**How to complete this task:**
Among the entries below, retype exactly the lines starting with the one with "black brick D4" and going on through the one with "none -> brown brick D1 level 1", but not the pictures.

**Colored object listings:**
————————
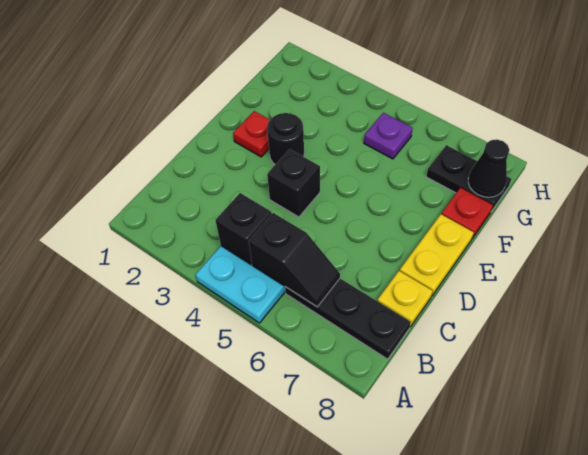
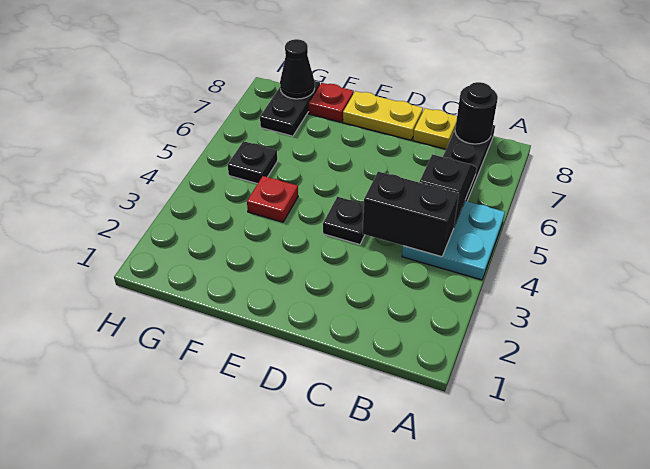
black brick B4 level 2 -> black brick B4:C4 level 2
black brick D4 level 1 -> black plate D4 level 1
red plate E2 level 1 -> red plate F4 level 1
black round brick E3 level 1 -> black round brick B8 level 2
purple plate G5 level 1 -> black plate G5 level 1

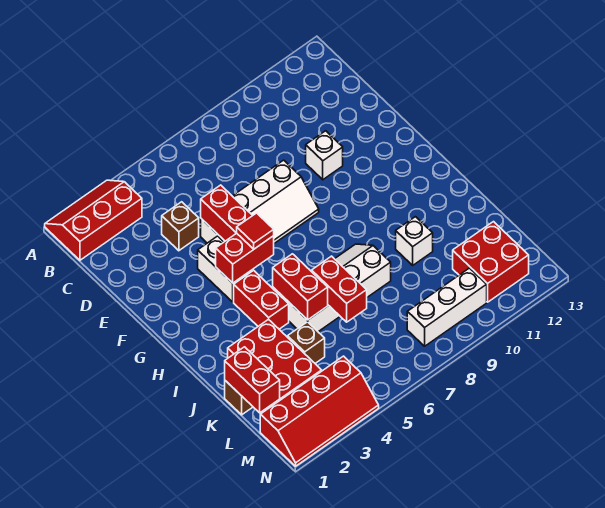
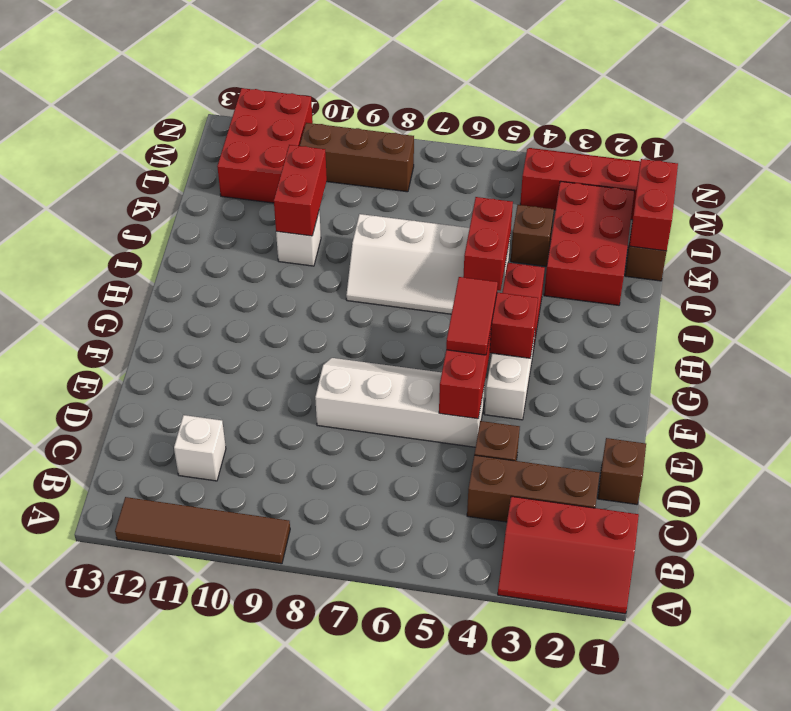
none -> brown tile A9:A12 level 1
none -> brown brick C2:C4 level 1
none -> brown brick D1 level 1
white brick E10 level 1 -> white brick C11 level 1
red tile G5 level 3 -> red tile F5:G5 level 3
red brick J6:K6 level 2 -> red brick J10:K10 level 2
red brick L11:M12 level 1 -> red brick L11:N12 level 1
white brick M8:M10 level 1 -> brown brick M8:M10 level 1

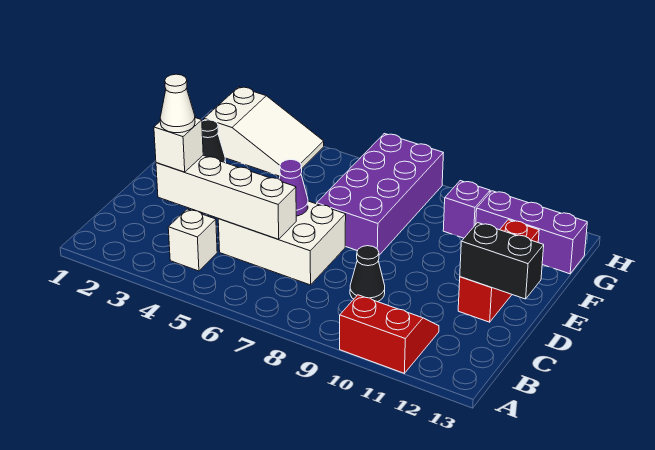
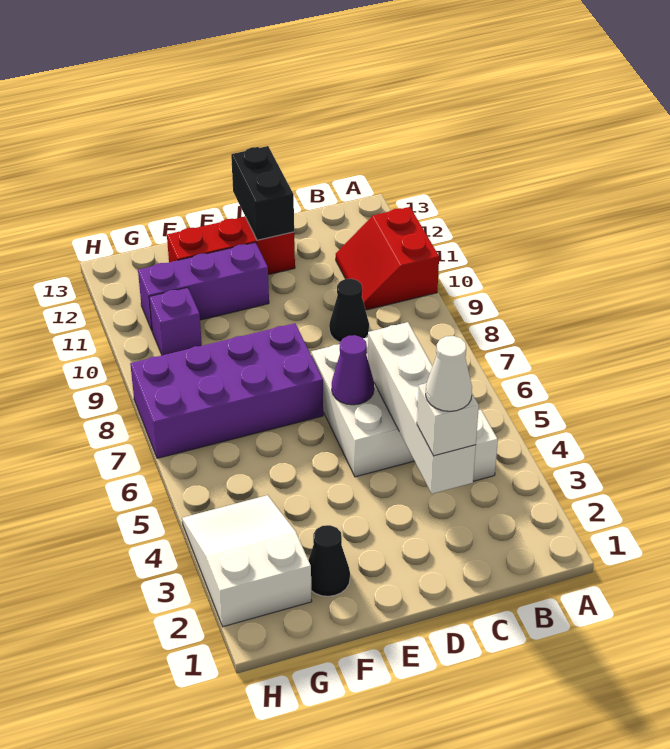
purple brick G11:G13 level 1 -> purple brick E11:G11 level 1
————————
**Task answer:**
black brick D4 level 1 -> black plate D4 level 1
red plate E2 level 1 -> red plate F4 level 1
black round brick E3 level 1 -> black round brick B8 level 2
purple plate G5 level 1 -> black plate G5 level 1

none -> brown tile A9:A12 level 1
none -> brown brick C2:C4 level 1
none -> brown brick D1 level 1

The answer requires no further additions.